--- DATA LISTING Enclosed Below ---

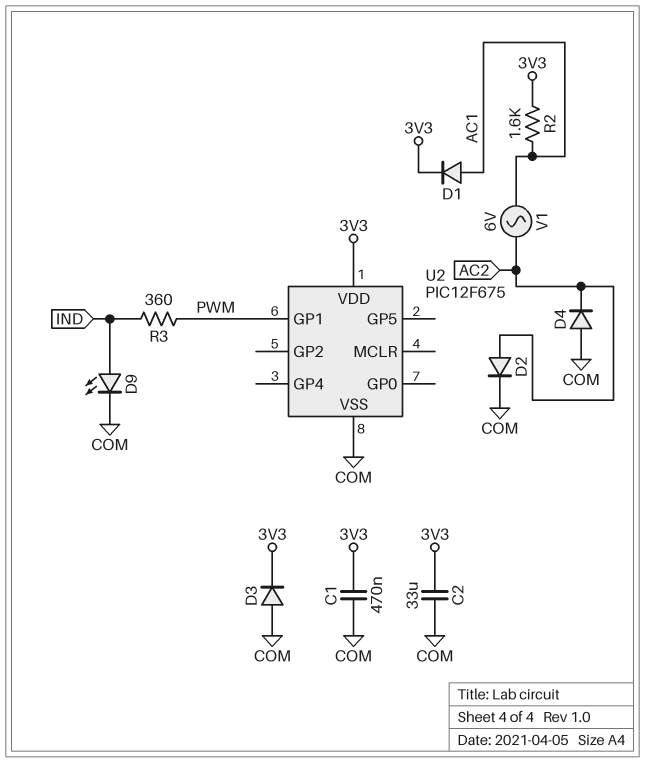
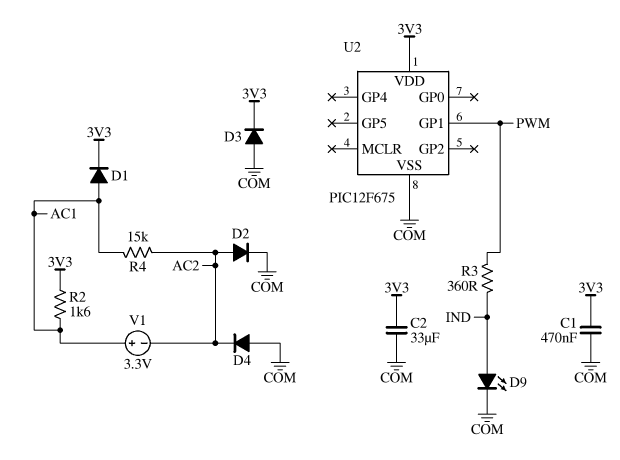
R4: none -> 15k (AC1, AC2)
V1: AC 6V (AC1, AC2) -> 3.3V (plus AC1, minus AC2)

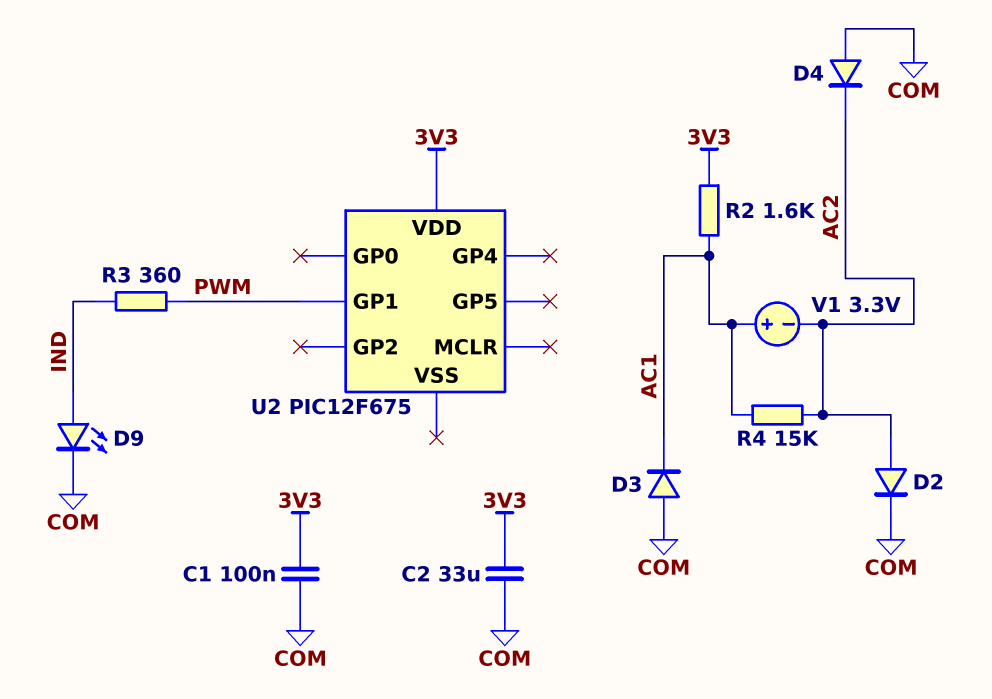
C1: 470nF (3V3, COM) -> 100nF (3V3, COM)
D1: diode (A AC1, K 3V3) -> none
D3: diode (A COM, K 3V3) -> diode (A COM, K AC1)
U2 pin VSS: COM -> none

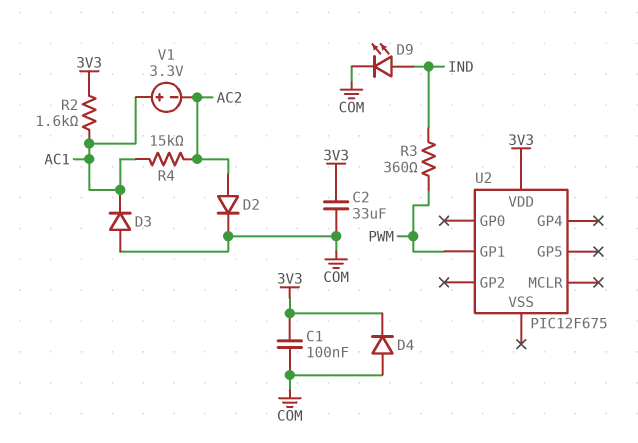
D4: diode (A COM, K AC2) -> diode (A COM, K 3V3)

--- End of Enclosed DATA LISTING ---
--- DATA LISTING Enclosed Below ---

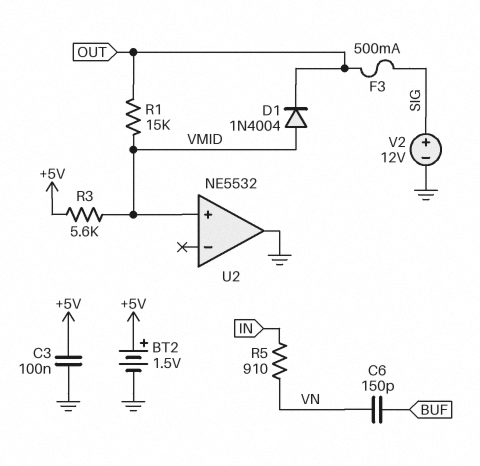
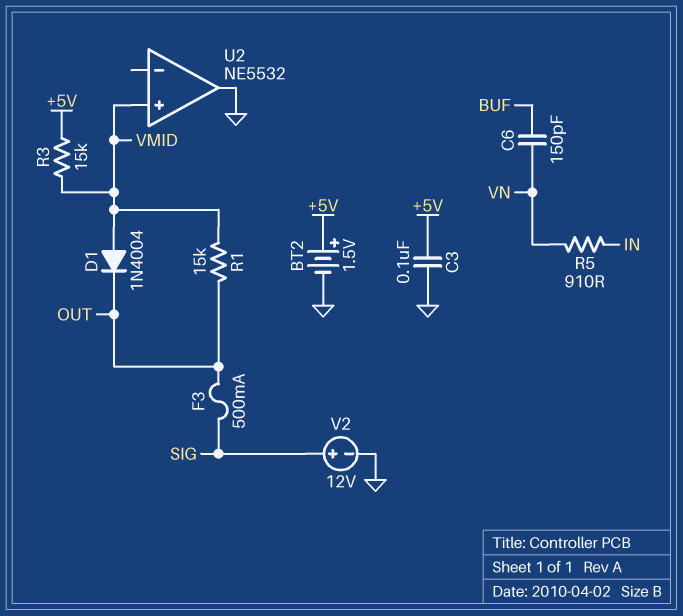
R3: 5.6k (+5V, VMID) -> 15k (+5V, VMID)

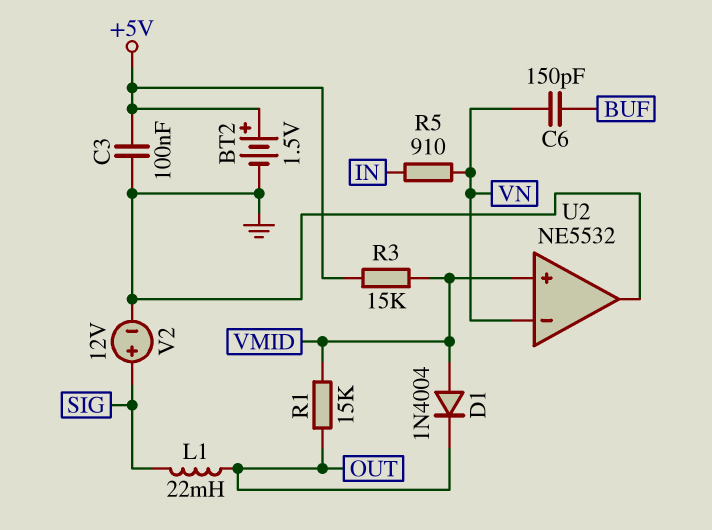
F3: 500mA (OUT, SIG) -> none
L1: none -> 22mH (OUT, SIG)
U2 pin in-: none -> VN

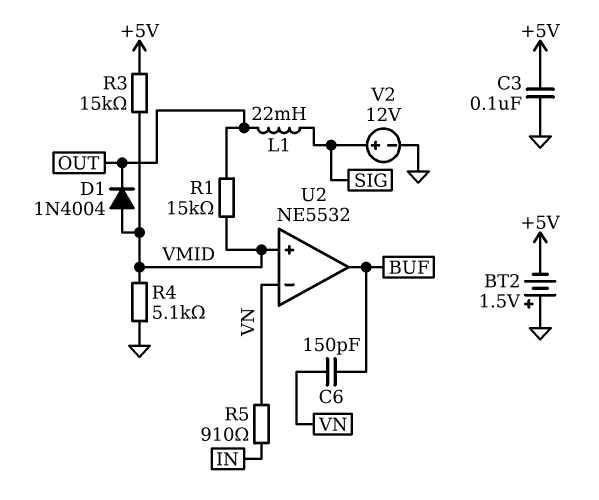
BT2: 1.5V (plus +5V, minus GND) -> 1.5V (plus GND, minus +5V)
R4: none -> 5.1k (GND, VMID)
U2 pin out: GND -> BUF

--- End of Enclosed DATA LISTING ---

*WHAT YOU SHOULD DO*.
Could you output exactly the lines above, from the line with "D1: diode (A AC1, K 3V3) -> none" up to and including the line with "D4: diode (A", and nothing else, skipping the pictures?

*EXERCISE SOLUTION*.
D1: diode (A AC1, K 3V3) -> none
D3: diode (A COM, K 3V3) -> diode (A COM, K AC1)
U2 pin VSS: COM -> none

D4: diode (A COM, K AC2) -> diode (A COM, K 3V3)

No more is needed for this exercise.